══ Given data ══

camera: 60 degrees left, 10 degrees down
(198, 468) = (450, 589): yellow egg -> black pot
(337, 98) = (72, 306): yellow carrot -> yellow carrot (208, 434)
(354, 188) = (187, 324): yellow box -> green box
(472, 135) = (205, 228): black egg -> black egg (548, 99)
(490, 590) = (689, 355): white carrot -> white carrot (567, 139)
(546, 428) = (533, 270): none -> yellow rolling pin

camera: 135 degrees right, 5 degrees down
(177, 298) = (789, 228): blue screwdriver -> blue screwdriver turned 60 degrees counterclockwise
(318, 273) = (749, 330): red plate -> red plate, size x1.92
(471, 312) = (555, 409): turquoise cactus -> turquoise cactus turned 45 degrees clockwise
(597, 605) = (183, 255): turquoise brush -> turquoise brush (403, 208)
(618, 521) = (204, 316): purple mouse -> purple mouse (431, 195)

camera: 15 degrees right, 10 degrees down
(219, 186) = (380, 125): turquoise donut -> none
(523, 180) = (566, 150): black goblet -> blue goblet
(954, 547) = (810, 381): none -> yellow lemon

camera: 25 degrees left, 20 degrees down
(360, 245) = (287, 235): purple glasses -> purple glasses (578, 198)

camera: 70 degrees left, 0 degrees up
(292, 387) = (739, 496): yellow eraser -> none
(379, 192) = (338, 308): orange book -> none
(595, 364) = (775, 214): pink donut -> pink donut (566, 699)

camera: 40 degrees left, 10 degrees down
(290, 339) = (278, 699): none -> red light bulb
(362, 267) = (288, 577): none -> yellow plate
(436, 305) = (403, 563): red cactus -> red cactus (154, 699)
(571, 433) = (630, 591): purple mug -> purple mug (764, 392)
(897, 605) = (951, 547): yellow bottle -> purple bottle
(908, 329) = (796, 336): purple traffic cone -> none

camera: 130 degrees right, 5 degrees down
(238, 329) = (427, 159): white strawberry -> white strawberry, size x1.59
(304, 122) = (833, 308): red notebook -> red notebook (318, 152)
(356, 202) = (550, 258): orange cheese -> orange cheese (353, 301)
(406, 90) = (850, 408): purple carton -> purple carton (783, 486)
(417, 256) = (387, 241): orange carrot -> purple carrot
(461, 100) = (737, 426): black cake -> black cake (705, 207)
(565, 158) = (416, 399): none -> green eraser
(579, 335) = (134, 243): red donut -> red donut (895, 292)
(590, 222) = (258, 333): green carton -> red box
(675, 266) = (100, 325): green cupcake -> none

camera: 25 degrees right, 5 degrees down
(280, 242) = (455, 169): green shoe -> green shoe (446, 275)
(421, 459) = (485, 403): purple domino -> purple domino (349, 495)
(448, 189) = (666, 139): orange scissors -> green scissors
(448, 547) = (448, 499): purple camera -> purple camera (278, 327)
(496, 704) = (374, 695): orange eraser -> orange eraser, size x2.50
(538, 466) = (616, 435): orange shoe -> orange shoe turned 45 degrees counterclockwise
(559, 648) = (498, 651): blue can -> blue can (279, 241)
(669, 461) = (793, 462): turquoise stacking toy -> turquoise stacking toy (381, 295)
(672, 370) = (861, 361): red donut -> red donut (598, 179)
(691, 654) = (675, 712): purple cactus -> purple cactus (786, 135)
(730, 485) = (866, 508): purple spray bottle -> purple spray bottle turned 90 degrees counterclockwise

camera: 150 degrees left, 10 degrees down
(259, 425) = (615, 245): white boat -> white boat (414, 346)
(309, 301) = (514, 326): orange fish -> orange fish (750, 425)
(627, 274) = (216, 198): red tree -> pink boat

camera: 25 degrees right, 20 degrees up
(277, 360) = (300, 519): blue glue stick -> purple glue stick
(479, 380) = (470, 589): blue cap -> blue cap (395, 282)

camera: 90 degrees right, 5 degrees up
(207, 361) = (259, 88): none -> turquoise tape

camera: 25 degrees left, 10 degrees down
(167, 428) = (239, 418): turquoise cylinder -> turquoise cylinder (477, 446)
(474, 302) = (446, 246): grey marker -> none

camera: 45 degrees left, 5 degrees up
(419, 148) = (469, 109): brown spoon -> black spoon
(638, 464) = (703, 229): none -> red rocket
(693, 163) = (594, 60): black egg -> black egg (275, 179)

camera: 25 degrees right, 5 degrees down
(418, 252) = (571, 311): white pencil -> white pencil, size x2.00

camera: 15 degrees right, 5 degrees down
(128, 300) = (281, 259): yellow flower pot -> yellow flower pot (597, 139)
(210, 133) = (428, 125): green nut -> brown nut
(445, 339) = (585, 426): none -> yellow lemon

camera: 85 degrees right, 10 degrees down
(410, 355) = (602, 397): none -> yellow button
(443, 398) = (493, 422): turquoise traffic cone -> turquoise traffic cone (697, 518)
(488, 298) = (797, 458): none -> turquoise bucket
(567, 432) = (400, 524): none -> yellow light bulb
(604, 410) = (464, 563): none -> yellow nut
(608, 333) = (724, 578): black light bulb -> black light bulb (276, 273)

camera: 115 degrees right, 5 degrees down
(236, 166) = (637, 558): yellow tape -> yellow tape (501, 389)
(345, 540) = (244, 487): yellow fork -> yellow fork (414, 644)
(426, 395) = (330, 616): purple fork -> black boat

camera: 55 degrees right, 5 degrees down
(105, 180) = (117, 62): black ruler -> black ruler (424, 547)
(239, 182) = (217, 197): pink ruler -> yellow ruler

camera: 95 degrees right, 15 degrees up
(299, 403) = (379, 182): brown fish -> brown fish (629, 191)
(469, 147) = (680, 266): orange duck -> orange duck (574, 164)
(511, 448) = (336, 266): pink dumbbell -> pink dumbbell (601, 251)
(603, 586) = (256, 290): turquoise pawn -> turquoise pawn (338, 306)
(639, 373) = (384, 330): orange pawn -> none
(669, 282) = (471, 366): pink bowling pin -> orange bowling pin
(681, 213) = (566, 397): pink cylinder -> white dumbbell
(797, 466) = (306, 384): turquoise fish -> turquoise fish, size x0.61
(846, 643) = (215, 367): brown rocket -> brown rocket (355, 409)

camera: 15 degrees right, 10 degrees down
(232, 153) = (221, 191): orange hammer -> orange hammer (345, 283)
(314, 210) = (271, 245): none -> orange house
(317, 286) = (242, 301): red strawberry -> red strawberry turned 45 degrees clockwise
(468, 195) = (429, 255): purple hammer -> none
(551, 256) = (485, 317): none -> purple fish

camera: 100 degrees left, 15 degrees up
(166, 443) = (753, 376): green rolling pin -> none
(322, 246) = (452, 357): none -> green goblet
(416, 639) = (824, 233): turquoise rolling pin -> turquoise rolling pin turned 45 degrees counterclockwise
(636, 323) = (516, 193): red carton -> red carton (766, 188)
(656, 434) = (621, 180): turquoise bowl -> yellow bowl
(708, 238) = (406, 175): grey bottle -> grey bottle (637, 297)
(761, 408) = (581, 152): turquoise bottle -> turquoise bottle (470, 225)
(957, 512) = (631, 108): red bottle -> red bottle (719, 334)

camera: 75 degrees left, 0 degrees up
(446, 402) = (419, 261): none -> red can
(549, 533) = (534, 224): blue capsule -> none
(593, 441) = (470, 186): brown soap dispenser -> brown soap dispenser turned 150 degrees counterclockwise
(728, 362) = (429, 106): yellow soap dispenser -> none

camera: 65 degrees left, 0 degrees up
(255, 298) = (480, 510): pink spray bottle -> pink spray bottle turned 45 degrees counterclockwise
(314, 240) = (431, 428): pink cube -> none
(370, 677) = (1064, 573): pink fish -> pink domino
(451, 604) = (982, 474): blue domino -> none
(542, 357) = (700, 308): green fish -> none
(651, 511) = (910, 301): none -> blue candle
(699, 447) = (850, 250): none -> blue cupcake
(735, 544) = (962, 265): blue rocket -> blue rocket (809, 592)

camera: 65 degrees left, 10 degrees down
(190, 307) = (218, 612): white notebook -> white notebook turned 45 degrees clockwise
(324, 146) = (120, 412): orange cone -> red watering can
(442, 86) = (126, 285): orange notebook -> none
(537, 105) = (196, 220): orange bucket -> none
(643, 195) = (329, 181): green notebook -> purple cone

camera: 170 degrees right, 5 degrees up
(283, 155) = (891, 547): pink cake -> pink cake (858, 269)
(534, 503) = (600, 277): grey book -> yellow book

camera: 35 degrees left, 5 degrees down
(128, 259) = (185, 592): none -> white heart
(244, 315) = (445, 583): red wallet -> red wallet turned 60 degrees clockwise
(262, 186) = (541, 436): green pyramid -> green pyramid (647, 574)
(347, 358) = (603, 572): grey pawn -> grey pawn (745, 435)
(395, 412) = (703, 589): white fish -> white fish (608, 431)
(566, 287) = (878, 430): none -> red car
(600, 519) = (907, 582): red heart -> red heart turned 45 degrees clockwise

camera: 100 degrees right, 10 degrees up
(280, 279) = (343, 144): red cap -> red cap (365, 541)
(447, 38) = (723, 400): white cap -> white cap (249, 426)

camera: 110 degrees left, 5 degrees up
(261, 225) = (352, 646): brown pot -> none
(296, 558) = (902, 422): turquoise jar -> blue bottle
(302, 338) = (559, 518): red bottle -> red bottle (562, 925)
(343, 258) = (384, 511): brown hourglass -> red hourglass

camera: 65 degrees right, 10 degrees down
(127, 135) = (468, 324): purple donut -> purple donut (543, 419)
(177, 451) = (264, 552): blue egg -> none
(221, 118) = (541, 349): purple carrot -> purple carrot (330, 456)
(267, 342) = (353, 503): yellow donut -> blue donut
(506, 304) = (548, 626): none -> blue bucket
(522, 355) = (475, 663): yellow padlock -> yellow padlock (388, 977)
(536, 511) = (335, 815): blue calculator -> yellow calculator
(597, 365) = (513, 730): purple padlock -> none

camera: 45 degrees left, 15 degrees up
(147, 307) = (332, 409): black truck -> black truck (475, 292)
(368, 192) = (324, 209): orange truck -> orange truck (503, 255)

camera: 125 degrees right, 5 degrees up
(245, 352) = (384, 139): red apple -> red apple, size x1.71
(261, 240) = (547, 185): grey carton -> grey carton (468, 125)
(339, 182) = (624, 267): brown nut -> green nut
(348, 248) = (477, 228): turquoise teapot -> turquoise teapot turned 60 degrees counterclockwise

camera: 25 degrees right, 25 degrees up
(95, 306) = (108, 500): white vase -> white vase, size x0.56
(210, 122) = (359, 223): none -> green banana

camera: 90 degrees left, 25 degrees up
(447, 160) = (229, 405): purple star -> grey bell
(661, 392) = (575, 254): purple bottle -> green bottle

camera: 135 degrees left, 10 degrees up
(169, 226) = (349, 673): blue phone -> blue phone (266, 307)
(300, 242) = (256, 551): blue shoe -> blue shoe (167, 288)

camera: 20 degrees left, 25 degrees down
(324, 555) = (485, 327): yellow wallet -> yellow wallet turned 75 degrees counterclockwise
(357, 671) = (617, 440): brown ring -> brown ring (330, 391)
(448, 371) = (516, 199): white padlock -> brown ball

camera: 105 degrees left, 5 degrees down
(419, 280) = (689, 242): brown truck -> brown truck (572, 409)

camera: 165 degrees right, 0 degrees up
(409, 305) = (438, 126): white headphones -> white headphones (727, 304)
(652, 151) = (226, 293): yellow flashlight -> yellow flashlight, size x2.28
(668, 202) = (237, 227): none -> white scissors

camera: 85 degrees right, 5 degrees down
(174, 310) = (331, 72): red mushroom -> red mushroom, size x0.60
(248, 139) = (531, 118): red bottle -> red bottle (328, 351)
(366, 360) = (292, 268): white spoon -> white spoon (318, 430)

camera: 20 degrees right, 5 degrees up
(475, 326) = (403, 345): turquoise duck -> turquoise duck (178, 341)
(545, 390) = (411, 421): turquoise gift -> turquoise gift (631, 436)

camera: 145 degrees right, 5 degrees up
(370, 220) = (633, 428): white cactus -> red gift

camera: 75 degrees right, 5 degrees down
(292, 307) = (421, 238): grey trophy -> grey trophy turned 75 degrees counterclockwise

═══

• [Exercise goal]:
Could you return exactly the stretch of the data above that starts at the line with "(259, 425) = (615, 245): white" and ends at the line with "(604, 410) = (464, 563): none -> yellow nut", both lines included?

• [Result for this task]:
(259, 425) = (615, 245): white boat -> white boat (414, 346)
(309, 301) = (514, 326): orange fish -> orange fish (750, 425)
(627, 274) = (216, 198): red tree -> pink boat

camera: 25 degrees right, 20 degrees up
(277, 360) = (300, 519): blue glue stick -> purple glue stick
(479, 380) = (470, 589): blue cap -> blue cap (395, 282)

camera: 90 degrees right, 5 degrees up
(207, 361) = (259, 88): none -> turquoise tape

camera: 25 degrees left, 10 degrees down
(167, 428) = (239, 418): turquoise cylinder -> turquoise cylinder (477, 446)
(474, 302) = (446, 246): grey marker -> none

camera: 45 degrees left, 5 degrees up
(419, 148) = (469, 109): brown spoon -> black spoon
(638, 464) = (703, 229): none -> red rocket
(693, 163) = (594, 60): black egg -> black egg (275, 179)

camera: 25 degrees right, 5 degrees down
(418, 252) = (571, 311): white pencil -> white pencil, size x2.00

camera: 15 degrees right, 5 degrees down
(128, 300) = (281, 259): yellow flower pot -> yellow flower pot (597, 139)
(210, 133) = (428, 125): green nut -> brown nut
(445, 339) = (585, 426): none -> yellow lemon

camera: 85 degrees right, 10 degrees down
(410, 355) = (602, 397): none -> yellow button
(443, 398) = (493, 422): turquoise traffic cone -> turquoise traffic cone (697, 518)
(488, 298) = (797, 458): none -> turquoise bucket
(567, 432) = (400, 524): none -> yellow light bulb
(604, 410) = (464, 563): none -> yellow nut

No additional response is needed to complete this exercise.